_Activity_
Return the listing below unchanged, except that the pictures are dropped.

_Data below_

● ● ● ●

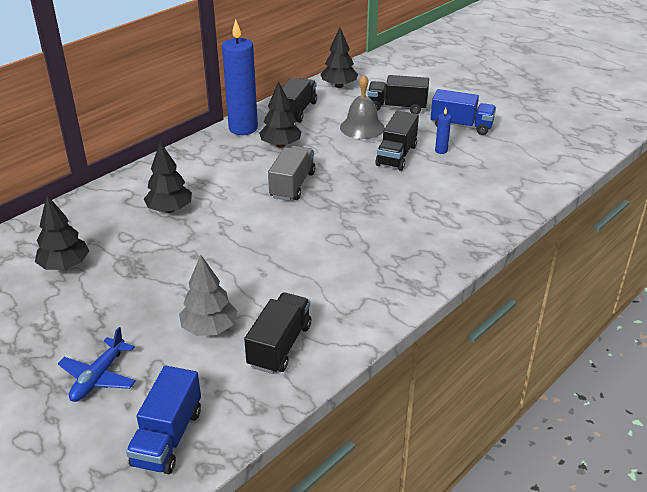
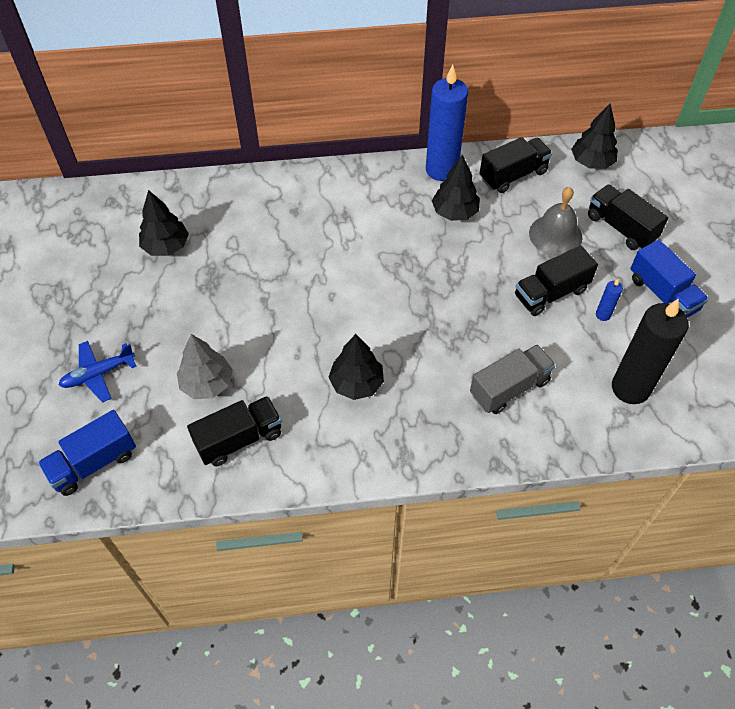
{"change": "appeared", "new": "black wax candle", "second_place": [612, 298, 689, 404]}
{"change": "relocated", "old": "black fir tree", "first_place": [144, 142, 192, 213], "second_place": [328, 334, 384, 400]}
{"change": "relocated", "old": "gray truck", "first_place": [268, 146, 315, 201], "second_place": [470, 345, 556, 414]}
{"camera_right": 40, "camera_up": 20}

● ● ● ●

_Written answer_
{"change": "appeared", "new": "black wax candle", "second_place": [612, 298, 689, 404]}
{"change": "relocated", "old": "black fir tree", "first_place": [144, 142, 192, 213], "second_place": [328, 334, 384, 400]}
{"change": "relocated", "old": "gray truck", "first_place": [268, 146, 315, 201], "second_place": [470, 345, 556, 414]}
{"camera_right": 40, "camera_up": 20}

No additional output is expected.